▸ **WHAT TO WORK ON**
Only the lines below from the one containing "LDR6: VT90N1 (COM, U2/PA4)" to the one containing "U1: NOR (in" should be repeated, both included and unchanged.

▸ **PROVIDED INFORMATION**
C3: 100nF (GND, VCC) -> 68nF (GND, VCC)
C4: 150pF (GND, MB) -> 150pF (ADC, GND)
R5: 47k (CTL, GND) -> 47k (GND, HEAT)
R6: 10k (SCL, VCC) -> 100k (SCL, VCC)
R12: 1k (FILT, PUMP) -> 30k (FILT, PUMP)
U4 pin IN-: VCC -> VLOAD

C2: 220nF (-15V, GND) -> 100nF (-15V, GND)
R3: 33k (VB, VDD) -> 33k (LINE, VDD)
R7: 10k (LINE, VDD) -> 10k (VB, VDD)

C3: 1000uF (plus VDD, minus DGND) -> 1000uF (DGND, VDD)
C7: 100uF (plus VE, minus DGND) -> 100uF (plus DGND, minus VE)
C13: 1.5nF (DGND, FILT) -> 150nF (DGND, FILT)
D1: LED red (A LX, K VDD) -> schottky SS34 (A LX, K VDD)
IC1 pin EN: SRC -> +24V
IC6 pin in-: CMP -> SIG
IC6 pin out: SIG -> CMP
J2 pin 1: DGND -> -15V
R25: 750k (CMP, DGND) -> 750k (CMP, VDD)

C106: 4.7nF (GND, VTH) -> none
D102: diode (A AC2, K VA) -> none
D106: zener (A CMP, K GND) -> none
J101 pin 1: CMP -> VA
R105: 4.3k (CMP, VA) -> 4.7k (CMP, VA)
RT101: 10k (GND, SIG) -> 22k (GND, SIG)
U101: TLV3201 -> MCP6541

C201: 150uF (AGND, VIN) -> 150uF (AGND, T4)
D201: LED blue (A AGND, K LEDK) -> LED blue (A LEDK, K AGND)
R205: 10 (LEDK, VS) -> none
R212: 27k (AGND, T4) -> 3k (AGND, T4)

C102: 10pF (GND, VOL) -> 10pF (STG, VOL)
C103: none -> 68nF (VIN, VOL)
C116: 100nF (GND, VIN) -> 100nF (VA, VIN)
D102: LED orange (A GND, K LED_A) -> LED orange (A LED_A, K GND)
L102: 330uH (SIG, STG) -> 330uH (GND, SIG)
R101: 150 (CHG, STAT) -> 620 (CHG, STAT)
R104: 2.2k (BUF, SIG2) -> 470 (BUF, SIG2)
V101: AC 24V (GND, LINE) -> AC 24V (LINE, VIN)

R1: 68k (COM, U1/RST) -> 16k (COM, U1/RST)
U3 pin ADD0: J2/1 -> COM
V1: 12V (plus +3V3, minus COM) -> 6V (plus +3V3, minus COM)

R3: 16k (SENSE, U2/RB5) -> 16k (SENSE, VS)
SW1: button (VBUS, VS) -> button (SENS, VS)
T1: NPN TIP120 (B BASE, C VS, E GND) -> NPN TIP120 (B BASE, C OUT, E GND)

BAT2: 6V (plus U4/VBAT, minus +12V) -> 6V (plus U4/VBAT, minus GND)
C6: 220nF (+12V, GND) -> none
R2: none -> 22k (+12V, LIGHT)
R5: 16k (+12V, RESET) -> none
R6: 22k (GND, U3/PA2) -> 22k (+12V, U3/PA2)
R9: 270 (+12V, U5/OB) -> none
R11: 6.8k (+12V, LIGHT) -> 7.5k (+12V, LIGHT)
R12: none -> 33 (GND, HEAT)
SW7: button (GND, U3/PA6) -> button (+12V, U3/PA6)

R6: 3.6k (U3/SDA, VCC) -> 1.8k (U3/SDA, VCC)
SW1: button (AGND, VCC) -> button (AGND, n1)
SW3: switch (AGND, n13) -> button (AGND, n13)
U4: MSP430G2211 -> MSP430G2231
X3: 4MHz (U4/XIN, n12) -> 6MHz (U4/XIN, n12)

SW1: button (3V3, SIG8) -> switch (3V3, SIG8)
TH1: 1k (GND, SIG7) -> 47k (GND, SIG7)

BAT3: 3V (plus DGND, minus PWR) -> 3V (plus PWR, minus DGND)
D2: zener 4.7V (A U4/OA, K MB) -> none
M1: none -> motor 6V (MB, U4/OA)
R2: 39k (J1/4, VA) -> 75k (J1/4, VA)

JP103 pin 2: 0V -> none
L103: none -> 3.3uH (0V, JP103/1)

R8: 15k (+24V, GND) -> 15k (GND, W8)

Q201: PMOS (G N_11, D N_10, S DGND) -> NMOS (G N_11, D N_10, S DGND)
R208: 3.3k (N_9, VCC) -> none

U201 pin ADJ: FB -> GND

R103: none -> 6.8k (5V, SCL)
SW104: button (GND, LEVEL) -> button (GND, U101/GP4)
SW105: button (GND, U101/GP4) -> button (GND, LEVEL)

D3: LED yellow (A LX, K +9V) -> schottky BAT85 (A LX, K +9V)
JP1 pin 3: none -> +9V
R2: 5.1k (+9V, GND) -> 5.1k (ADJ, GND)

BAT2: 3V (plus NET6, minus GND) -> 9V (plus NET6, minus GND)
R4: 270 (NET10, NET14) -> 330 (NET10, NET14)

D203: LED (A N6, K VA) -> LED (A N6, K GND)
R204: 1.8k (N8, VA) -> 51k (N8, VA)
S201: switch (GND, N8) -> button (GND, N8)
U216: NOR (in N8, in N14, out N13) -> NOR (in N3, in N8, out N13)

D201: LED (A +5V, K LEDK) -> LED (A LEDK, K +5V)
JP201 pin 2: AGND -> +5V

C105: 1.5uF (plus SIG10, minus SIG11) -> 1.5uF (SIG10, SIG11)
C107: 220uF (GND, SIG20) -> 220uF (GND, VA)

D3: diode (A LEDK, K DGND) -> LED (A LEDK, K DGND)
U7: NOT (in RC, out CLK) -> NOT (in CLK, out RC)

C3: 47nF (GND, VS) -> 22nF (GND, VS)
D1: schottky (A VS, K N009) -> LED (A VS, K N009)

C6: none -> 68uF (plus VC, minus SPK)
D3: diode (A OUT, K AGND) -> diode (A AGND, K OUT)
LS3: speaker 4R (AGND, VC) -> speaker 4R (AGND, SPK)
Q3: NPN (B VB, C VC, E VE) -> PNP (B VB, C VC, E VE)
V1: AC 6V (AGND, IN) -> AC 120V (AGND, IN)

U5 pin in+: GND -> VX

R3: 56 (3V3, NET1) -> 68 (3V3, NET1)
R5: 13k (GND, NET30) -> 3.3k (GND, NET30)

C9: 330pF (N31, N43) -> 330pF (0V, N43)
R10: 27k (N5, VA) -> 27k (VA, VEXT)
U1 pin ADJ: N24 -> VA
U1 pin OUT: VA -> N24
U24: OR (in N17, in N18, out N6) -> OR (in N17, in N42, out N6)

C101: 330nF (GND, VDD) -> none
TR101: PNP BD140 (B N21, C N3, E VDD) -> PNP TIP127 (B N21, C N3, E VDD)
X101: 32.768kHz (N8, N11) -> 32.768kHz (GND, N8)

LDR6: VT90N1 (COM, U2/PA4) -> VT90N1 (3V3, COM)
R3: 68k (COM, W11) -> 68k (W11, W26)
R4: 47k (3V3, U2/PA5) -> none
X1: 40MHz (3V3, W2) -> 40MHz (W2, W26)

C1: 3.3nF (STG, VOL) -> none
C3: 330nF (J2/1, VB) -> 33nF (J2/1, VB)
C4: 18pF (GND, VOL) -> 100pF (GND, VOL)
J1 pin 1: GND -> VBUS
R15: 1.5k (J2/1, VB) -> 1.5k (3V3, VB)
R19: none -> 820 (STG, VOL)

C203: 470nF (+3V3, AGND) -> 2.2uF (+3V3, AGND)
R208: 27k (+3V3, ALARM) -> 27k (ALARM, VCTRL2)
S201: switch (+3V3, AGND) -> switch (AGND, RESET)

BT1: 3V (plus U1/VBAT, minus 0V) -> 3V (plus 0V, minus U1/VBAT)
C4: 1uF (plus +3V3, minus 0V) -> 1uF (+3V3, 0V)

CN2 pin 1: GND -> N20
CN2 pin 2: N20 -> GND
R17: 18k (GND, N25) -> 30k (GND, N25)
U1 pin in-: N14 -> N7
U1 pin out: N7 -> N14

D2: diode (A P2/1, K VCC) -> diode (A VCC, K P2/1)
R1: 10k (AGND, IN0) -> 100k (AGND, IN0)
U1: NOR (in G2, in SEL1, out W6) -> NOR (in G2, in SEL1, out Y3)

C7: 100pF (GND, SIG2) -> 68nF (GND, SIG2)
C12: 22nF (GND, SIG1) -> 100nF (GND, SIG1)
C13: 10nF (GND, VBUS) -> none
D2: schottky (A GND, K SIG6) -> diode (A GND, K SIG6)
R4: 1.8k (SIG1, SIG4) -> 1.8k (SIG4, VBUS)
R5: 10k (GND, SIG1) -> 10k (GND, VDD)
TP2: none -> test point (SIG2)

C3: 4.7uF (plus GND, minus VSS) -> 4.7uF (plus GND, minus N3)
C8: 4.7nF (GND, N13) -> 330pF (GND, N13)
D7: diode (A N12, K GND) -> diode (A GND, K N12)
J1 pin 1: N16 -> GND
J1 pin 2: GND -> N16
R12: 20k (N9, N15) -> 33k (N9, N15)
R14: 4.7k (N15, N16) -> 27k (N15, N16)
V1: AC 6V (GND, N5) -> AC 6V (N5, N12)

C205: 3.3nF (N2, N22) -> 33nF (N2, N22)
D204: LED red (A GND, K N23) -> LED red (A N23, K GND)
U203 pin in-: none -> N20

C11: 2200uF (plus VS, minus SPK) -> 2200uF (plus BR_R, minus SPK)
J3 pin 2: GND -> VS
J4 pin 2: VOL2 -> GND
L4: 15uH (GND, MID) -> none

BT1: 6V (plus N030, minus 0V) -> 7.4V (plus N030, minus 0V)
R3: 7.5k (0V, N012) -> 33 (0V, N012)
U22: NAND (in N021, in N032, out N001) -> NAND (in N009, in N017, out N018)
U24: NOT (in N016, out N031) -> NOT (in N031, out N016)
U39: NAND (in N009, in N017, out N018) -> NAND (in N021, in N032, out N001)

▸ **THE ANSWER**
LDR6: VT90N1 (COM, U2/PA4) -> VT90N1 (3V3, COM)
R3: 68k (COM, W11) -> 68k (W11, W26)
R4: 47k (3V3, U2/PA5) -> none
X1: 40MHz (3V3, W2) -> 40MHz (W2, W26)

C1: 3.3nF (STG, VOL) -> none
C3: 330nF (J2/1, VB) -> 33nF (J2/1, VB)
C4: 18pF (GND, VOL) -> 100pF (GND, VOL)
J1 pin 1: GND -> VBUS
R15: 1.5k (J2/1, VB) -> 1.5k (3V3, VB)
R19: none -> 820 (STG, VOL)

C203: 470nF (+3V3, AGND) -> 2.2uF (+3V3, AGND)
R208: 27k (+3V3, ALARM) -> 27k (ALARM, VCTRL2)
S201: switch (+3V3, AGND) -> switch (AGND, RESET)

BT1: 3V (plus U1/VBAT, minus 0V) -> 3V (plus 0V, minus U1/VBAT)
C4: 1uF (plus +3V3, minus 0V) -> 1uF (+3V3, 0V)

CN2 pin 1: GND -> N20
CN2 pin 2: N20 -> GND
R17: 18k (GND, N25) -> 30k (GND, N25)
U1 pin in-: N14 -> N7
U1 pin out: N7 -> N14

D2: diode (A P2/1, K VCC) -> diode (A VCC, K P2/1)
R1: 10k (AGND, IN0) -> 100k (AGND, IN0)
U1: NOR (in G2, in SEL1, out W6) -> NOR (in G2, in SEL1, out Y3)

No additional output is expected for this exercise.